WHAT IS BEING ASKED:
Would you print out all of the data exactly and keep the pictures out of it?

····················

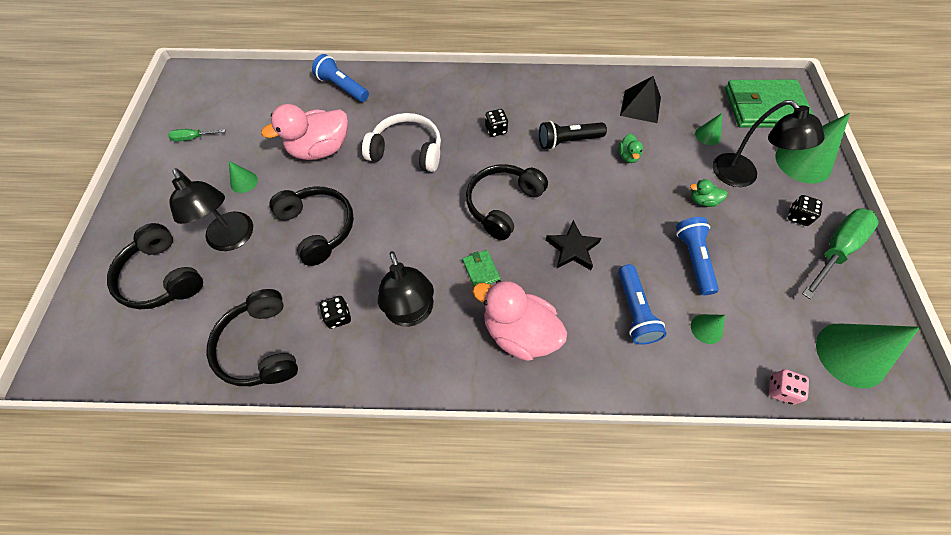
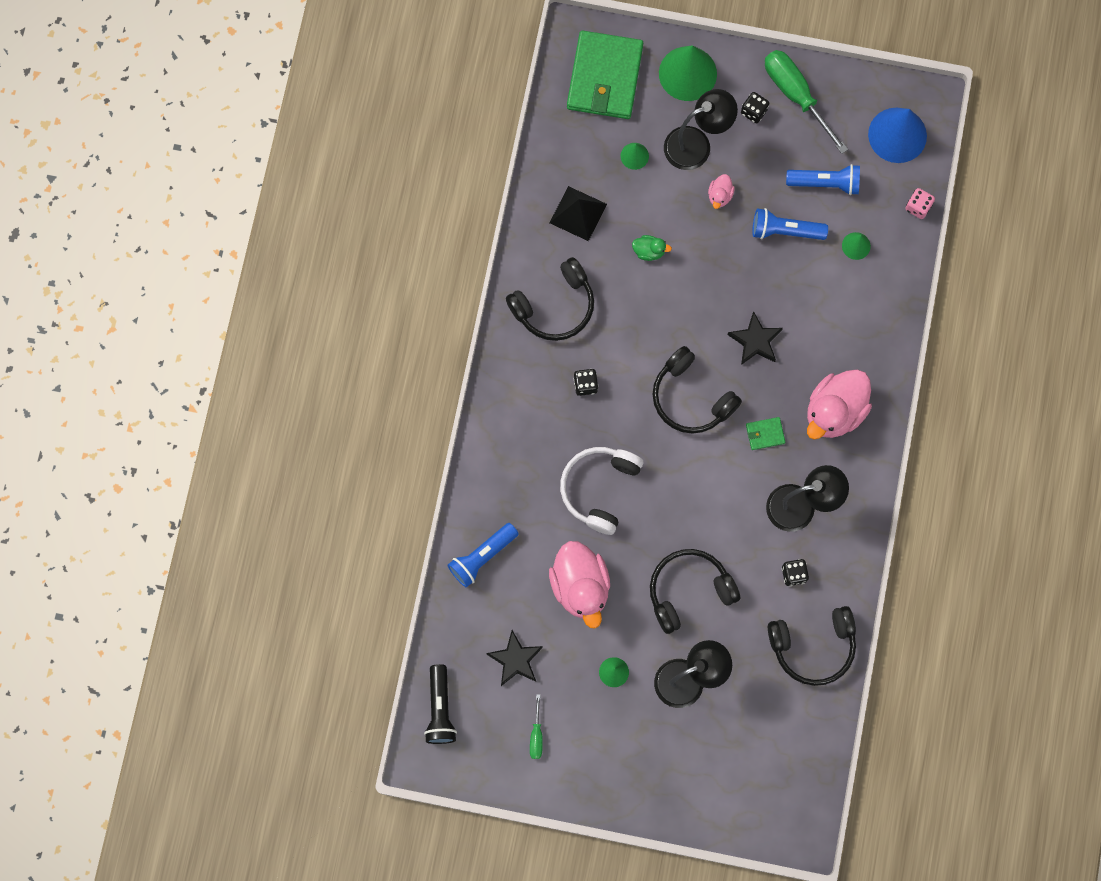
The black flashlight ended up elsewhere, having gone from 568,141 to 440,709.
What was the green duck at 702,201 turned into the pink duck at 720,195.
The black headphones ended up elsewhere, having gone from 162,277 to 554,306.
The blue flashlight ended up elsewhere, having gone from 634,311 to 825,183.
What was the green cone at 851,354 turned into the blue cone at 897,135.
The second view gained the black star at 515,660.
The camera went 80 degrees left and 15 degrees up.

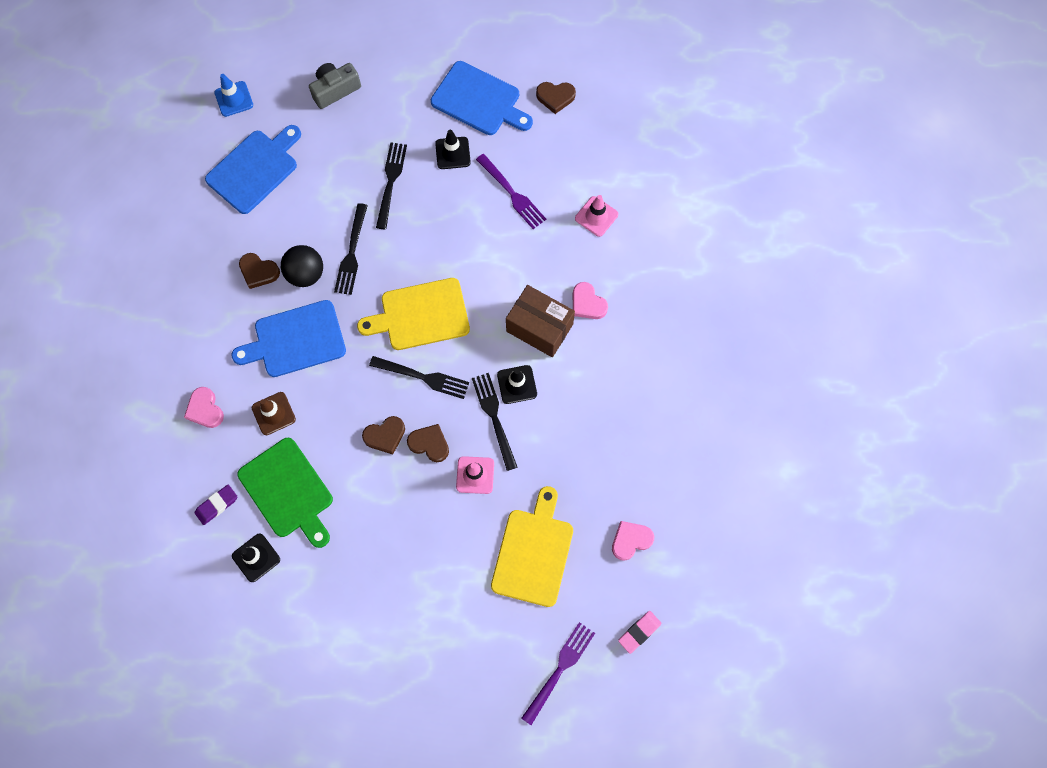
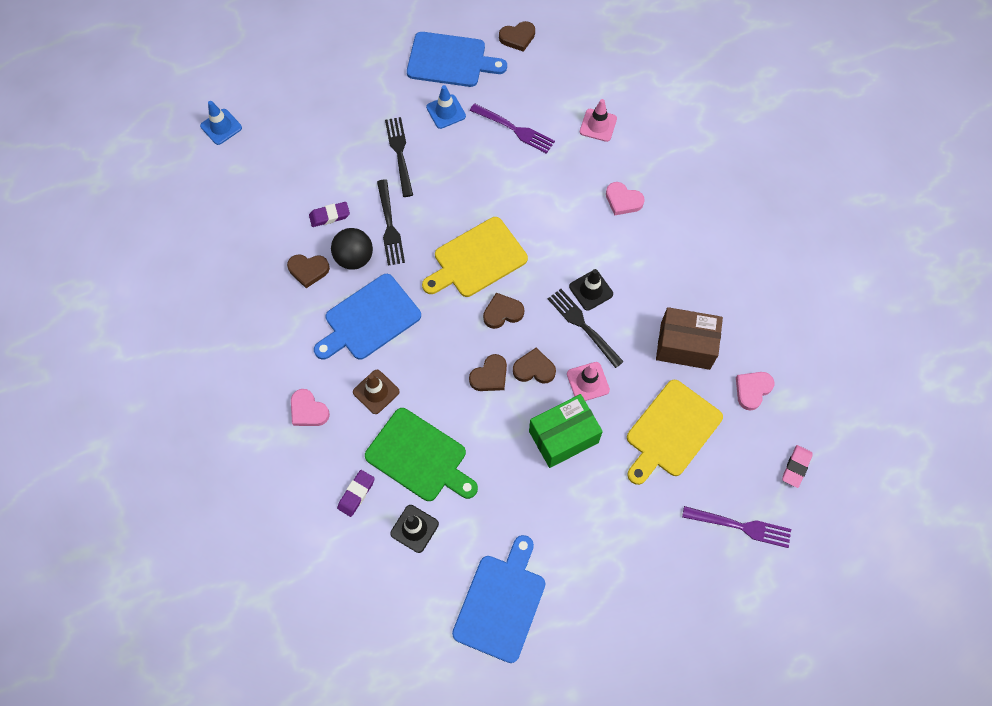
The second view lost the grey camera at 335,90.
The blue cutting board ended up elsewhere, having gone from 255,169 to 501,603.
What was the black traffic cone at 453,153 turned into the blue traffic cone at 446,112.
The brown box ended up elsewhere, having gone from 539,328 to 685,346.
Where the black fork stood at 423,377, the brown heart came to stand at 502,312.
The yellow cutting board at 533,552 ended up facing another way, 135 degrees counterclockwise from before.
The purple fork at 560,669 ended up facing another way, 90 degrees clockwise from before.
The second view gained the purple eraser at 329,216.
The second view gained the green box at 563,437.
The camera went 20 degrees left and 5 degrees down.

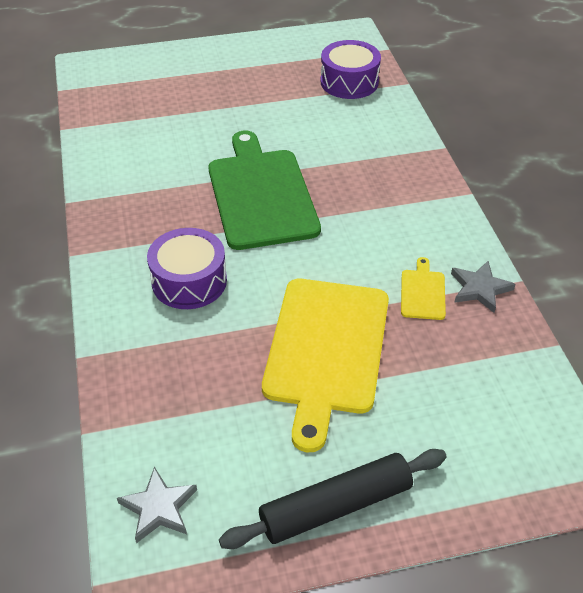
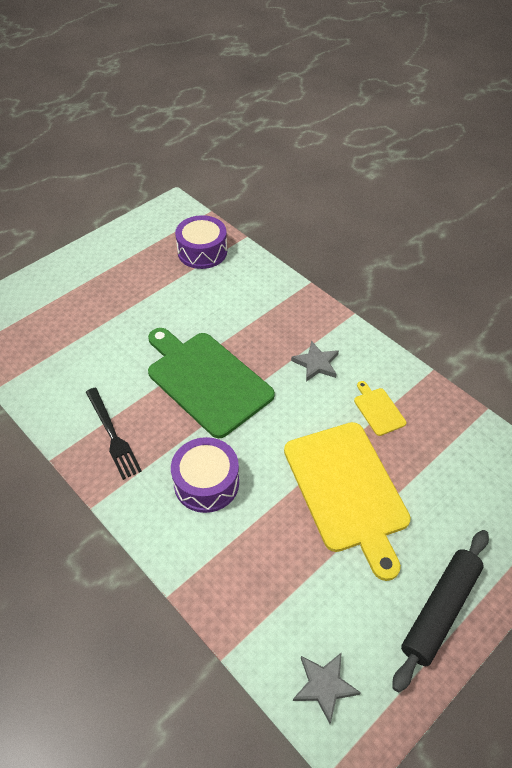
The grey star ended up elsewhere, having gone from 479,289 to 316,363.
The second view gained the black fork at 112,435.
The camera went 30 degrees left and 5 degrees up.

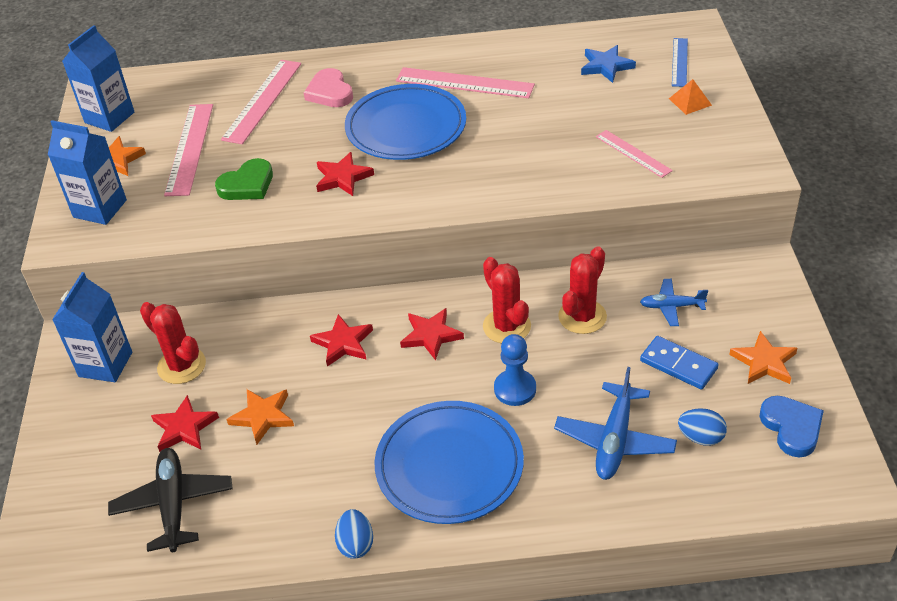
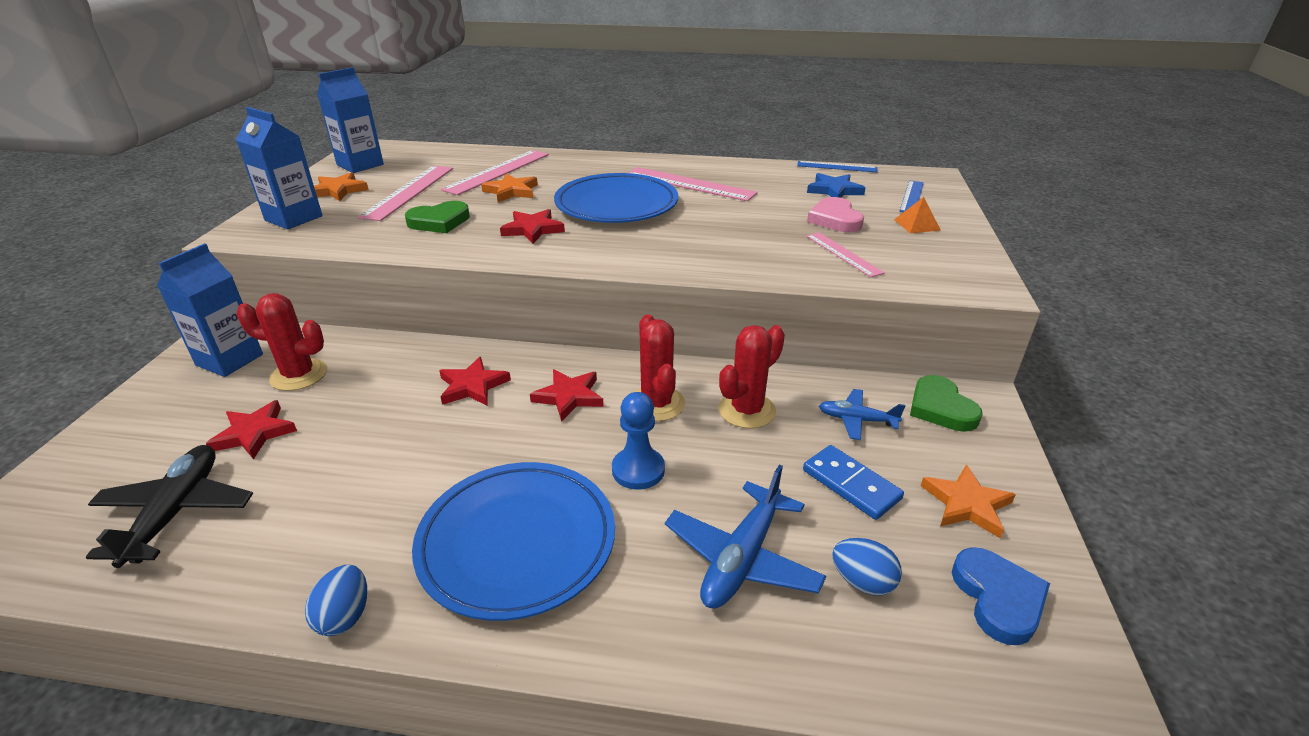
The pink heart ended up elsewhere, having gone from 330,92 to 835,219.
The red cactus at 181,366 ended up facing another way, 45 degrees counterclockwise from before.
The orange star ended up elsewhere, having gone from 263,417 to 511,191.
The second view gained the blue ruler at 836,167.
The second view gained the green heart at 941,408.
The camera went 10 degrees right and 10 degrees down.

····················

ANSWER TO THIS TASK:
The black flashlight ended up elsewhere, having gone from 568,141 to 440,709.
What was the green duck at 702,201 turned into the pink duck at 720,195.
The black headphones ended up elsewhere, having gone from 162,277 to 554,306.
The blue flashlight ended up elsewhere, having gone from 634,311 to 825,183.
What was the green cone at 851,354 turned into the blue cone at 897,135.
The second view gained the black star at 515,660.
The camera went 80 degrees left and 15 degrees up.

The second view lost the grey camera at 335,90.
The blue cutting board ended up elsewhere, having gone from 255,169 to 501,603.
What was the black traffic cone at 453,153 turned into the blue traffic cone at 446,112.
The brown box ended up elsewhere, having gone from 539,328 to 685,346.
Where the black fork stood at 423,377, the brown heart came to stand at 502,312.
The yellow cutting board at 533,552 ended up facing another way, 135 degrees counterclockwise from before.
The purple fork at 560,669 ended up facing another way, 90 degrees clockwise from before.
The second view gained the purple eraser at 329,216.
The second view gained the green box at 563,437.
The camera went 20 degrees left and 5 degrees down.

The grey star ended up elsewhere, having gone from 479,289 to 316,363.
The second view gained the black fork at 112,435.
The camera went 30 degrees left and 5 degrees up.

The pink heart ended up elsewhere, having gone from 330,92 to 835,219.
The red cactus at 181,366 ended up facing another way, 45 degrees counterclockwise from before.
The orange star ended up elsewhere, having gone from 263,417 to 511,191.
The second view gained the blue ruler at 836,167.
The second view gained the green heart at 941,408.
The camera went 10 degrees right and 10 degrees down.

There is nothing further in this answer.